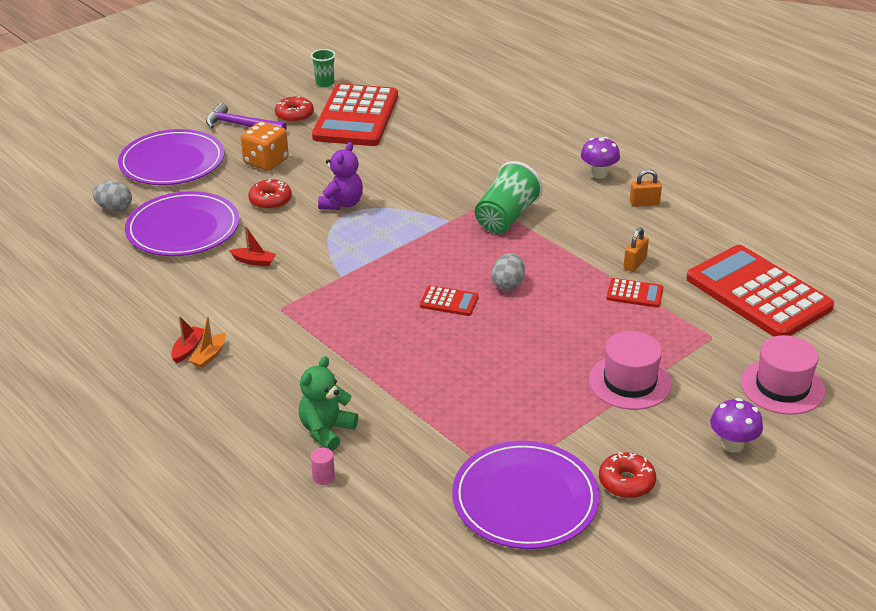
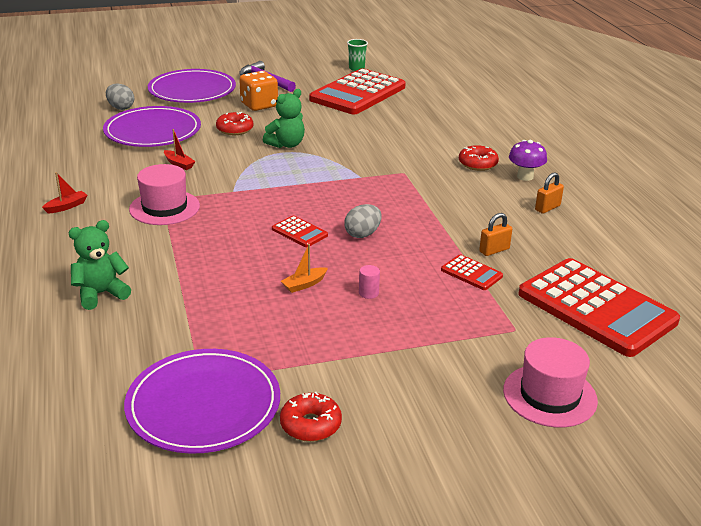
camera: 25 degrees right, 5 degrees down
(209, 356) = (76, 215): orange boat -> orange boat (304, 284)
(294, 115) = (312, 82): red donut -> red donut (477, 164)
(323, 477) = (60, 327): pink cylinder -> pink cylinder (368, 293)
(342, 203) = (286, 144): purple teddy bear -> green teddy bear
(506, 217) = (411, 186): green cup -> none
(630, 382) = (397, 342): pink hat -> pink hat (164, 207)
(644, 203) = (547, 208): orange padlock -> orange padlock turned 60 degrees counterclockwise
(732, 444) = (449, 429): purple mushroom -> none
(758, 293) = (596, 308): red calculator -> red calculator turned 150 degrees clockwise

**Exercise aim**
Find the word "orange" in the records and pull out each line that has it.

**Result**
(209, 356) = (76, 215): orange boat -> orange boat (304, 284)
(644, 203) = (547, 208): orange padlock -> orange padlock turned 60 degrees counterclockwise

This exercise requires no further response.